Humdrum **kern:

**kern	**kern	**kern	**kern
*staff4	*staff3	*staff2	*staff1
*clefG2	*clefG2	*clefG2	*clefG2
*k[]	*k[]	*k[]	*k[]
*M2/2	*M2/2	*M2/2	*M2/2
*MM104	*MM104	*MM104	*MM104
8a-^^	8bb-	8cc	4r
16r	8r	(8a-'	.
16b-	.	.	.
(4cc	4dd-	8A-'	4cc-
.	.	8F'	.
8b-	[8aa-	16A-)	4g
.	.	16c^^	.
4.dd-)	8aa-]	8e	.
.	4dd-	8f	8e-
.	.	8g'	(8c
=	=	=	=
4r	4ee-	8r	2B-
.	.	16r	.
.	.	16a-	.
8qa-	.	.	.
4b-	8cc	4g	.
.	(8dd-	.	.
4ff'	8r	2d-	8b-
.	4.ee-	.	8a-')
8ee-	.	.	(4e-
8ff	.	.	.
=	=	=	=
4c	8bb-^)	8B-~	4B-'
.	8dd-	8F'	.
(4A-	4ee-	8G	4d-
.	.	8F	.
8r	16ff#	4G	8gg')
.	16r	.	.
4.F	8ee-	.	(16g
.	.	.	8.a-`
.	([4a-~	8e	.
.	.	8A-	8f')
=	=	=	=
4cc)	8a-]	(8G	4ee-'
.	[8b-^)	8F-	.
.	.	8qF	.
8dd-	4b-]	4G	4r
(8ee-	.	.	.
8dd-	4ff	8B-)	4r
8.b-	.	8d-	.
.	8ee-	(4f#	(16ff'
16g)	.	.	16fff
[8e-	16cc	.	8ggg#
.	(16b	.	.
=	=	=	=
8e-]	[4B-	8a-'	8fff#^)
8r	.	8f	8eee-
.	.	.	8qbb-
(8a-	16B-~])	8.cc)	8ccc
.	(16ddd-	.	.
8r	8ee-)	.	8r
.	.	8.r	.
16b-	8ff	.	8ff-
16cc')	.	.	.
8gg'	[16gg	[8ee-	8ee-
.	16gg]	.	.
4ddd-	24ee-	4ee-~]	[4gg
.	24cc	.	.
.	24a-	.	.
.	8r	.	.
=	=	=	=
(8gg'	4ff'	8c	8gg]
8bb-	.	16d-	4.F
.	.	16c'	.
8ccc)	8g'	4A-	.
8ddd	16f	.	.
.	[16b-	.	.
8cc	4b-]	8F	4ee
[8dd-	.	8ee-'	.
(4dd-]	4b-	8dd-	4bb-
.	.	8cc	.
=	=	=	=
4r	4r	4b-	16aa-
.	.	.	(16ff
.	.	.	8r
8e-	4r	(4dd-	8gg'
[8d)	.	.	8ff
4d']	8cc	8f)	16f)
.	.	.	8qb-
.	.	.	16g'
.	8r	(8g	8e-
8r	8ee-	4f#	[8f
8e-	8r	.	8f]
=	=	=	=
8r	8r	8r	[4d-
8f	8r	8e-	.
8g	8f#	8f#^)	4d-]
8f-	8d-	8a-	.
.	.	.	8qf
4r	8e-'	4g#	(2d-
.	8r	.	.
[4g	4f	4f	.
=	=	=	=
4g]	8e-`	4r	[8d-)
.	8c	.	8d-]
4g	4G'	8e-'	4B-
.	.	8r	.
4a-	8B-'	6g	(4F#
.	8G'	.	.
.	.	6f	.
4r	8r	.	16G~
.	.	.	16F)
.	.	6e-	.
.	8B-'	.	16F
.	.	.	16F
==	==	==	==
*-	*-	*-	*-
• • •
▶ [TASK DETAILS]: Rewrite the entries above, substituting "*MM92" for each "*MM104" and changing nothing else.

▶ [TASK RESPONSE]:
Humdrum **kern:

**kern	**kern	**kern	**kern
*staff4	*staff3	*staff2	*staff1
*clefG2	*clefG2	*clefG2	*clefG2
*k[]	*k[]	*k[]	*k[]
*M2/2	*M2/2	*M2/2	*M2/2
*MM92	*MM92	*MM92	*MM92
8a-^^	8bb-	8cc	4r
16r	8r	(8a-'	.
16b-	.	.	.
(4cc	4dd-	8A-'	4cc-
.	.	8F'	.
8b-	[8aa-	16A-)	4g
.	.	16c^^	.
4.dd-)	8aa-]	8e	.
.	4dd-	8f	8e-
.	.	8g'	(8c
=	=	=	=
4r	4ee-	8r	2B-
.	.	16r	.
.	.	16a-	.
8qa-	.	.	.
4b-	8cc	4g	.
.	(8dd-	.	.
4ff'	8r	2d-	8b-
.	4.ee-	.	8a-')
8ee-	.	.	(4e-
8ff	.	.	.
=	=	=	=
4c	8bb-^)	8B-~	4B-'
.	8dd-	8F'	.
(4A-	4ee-	8G	4d-
.	.	8F	.
8r	16ff#	4G	8gg')
.	16r	.	.
4.F	8ee-	.	(16g
.	.	.	8.a-`
.	([4a-~	8e	.
.	.	8A-	8f')
=	=	=	=
4cc)	8a-]	(8G	4ee-'
.	[8b-^)	8F-	.
.	.	8qF	.
8dd-	4b-]	4G	4r
(8ee-	.	.	.
8dd-	4ff	8B-)	4r
8.b-	.	8d-	.
.	8ee-	(4f#	(16ff'
16g)	.	.	16fff
[8e-	16cc	.	8ggg#
.	(16b	.	.
=	=	=	=
8e-]	[4B-	8a-'	8fff#^)
8r	.	8f	8eee-
.	.	.	8qbb-
(8a-	16B-~])	8.cc)	8ccc
.	(16ddd-	.	.
8r	8ee-)	.	8r
.	.	8.r	.
16b-	8ff	.	8ff-
16cc')	.	.	.
8gg'	[16gg	[8ee-	8ee-
.	16gg]	.	.
4ddd-	24ee-	4ee-~]	[4gg
.	24cc	.	.
.	24a-	.	.
.	8r	.	.
=	=	=	=
(8gg'	4ff'	8c	8gg]
8bb-	.	16d-	4.F
.	.	16c'	.
8ccc)	8g'	4A-	.
8ddd	16f	.	.
.	[16b-	.	.
8cc	4b-]	8F	4ee
[8dd-	.	8ee-'	.
(4dd-]	4b-	8dd-	4bb-
.	.	8cc	.
=	=	=	=
4r	4r	4b-	16aa-
.	.	.	(16ff
.	.	.	8r
8e-	4r	(4dd-	8gg'
[8d)	.	.	8ff
4d']	8cc	8f)	16f)
.	.	.	8qb-
.	.	.	16g'
.	8r	(8g	8e-
8r	8ee-	4f#	[8f
8e-	8r	.	8f]
=	=	=	=
8r	8r	8r	[4d-
8f	8r	8e-	.
8g	8f#	8f#^)	4d-]
8f-	8d-	8a-	.
.	.	.	8qf
4r	8e-'	4g#	(2d-
.	8r	.	.
[4g	4f	4f	.
=	=	=	=
4g]	8e-`	4r	[8d-)
.	8c	.	8d-]
4g	4G'	8e-'	4B-
.	.	8r	.
4a-	8B-'	6g	(4F#
.	8G'	.	.
.	.	6f	.
4r	8r	.	16G~
.	.	.	16F)
.	.	6e-	.
.	8B-'	.	16F
.	.	.	16F
==	==	==	==
*-	*-	*-	*-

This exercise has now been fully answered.